Determine how many lines of the material below contain the word "thinner". Reply with the number alone.

[Saved entries]
********

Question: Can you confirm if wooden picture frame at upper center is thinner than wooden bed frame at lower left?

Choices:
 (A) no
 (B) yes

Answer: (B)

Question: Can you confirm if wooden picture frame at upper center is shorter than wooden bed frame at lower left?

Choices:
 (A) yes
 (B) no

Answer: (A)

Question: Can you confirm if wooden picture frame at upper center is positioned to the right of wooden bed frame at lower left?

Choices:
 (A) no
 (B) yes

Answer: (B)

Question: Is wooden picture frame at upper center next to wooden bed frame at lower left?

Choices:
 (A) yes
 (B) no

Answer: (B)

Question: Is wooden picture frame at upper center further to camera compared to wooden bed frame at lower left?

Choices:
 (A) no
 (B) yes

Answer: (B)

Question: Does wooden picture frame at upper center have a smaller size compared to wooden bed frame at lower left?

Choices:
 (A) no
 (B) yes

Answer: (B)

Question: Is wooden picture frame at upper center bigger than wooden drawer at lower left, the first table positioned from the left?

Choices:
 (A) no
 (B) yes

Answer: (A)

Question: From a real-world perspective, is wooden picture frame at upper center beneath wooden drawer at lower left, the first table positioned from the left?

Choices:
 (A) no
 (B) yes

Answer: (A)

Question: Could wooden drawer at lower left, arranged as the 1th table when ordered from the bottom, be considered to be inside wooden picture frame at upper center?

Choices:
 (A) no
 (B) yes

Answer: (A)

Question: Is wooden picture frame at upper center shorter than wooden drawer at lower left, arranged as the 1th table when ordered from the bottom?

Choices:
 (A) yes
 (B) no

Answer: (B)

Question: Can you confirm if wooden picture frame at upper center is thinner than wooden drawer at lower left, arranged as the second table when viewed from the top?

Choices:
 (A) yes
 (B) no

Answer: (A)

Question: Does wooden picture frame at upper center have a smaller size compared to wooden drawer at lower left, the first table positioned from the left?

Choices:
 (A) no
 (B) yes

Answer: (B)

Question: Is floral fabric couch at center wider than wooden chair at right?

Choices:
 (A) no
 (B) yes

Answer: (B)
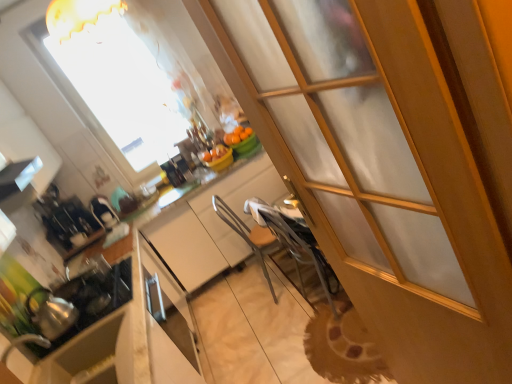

********

WRITTEN RESPONSE
2